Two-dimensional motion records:
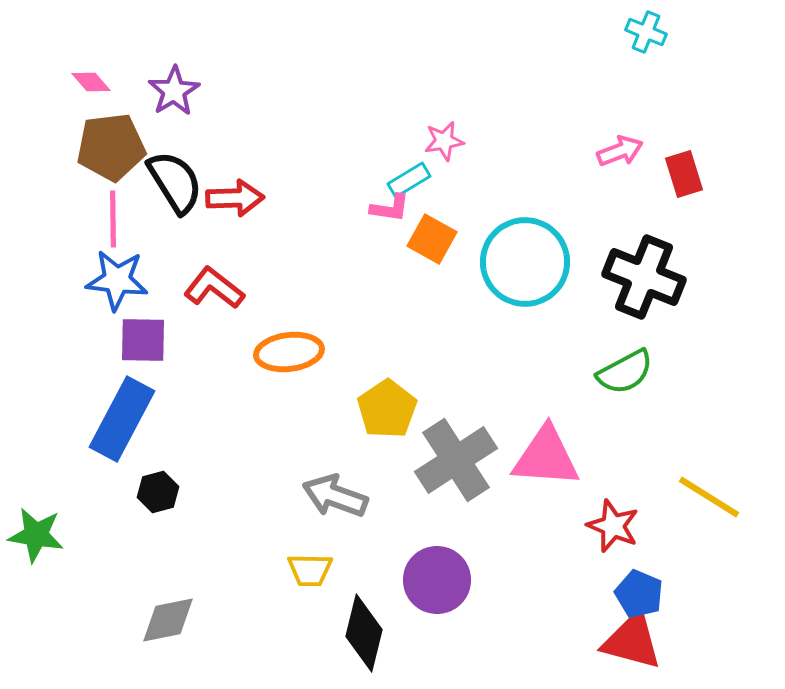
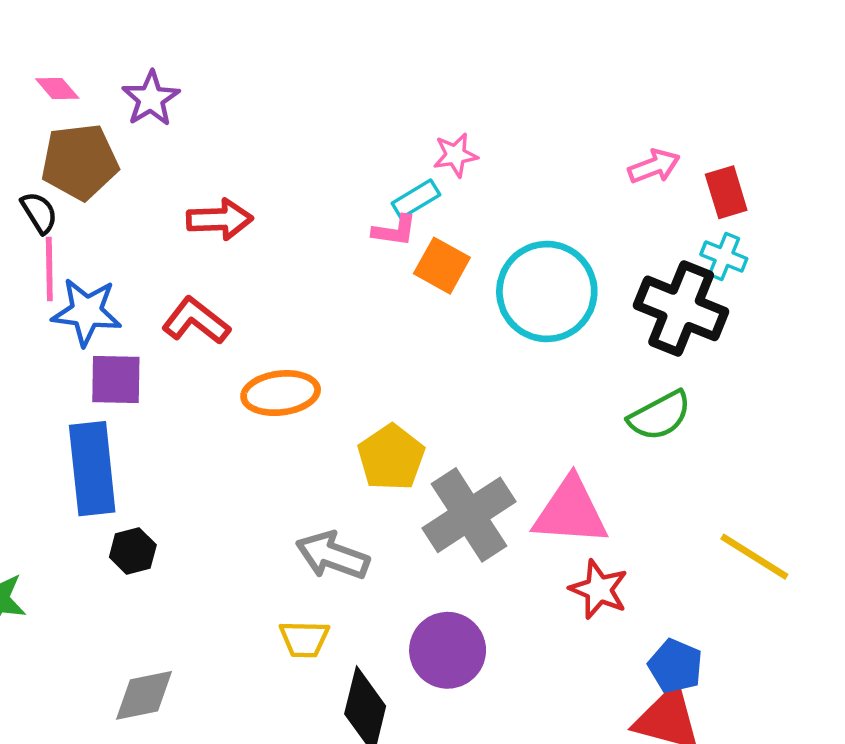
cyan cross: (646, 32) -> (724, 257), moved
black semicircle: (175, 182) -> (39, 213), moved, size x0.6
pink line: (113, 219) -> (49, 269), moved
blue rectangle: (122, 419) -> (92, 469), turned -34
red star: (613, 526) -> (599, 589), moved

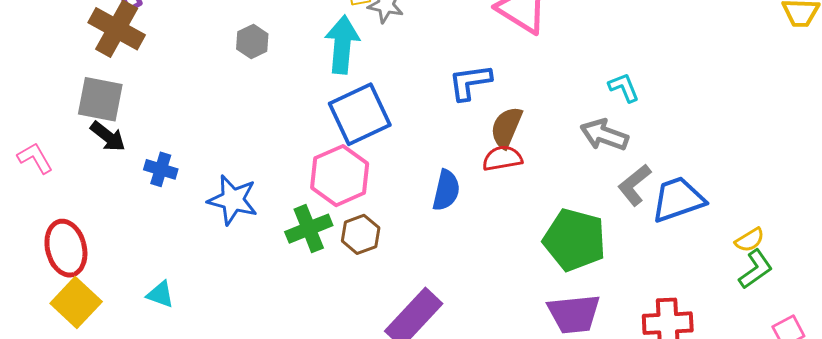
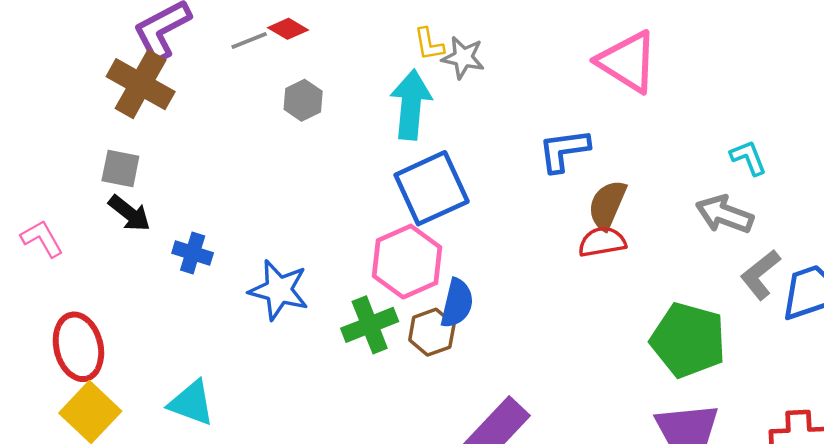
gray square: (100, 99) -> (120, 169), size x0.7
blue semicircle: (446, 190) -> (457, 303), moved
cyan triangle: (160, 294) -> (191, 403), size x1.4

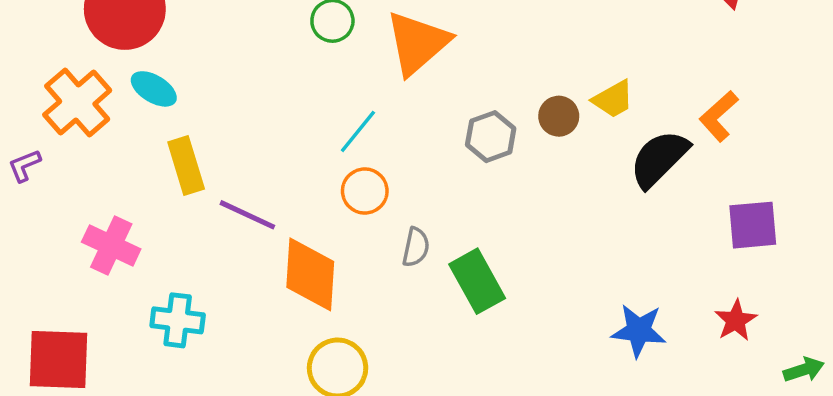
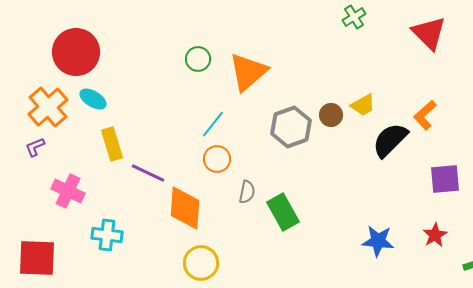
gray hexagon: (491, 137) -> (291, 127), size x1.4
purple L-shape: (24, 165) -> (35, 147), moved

**What the task requires:**
Every entry should come back exactly as written, only without images.

**Reply:**
cyan cross: (646, 32) -> (724, 257), moved
black semicircle: (175, 182) -> (39, 213), moved, size x0.6
pink line: (113, 219) -> (49, 269), moved
blue rectangle: (122, 419) -> (92, 469), turned -34
red star: (613, 526) -> (599, 589), moved

gray square: (100, 99) -> (120, 169), size x0.7
blue semicircle: (446, 190) -> (457, 303), moved
cyan triangle: (160, 294) -> (191, 403), size x1.4

gray hexagon: (491, 137) -> (291, 127), size x1.4
purple L-shape: (24, 165) -> (35, 147), moved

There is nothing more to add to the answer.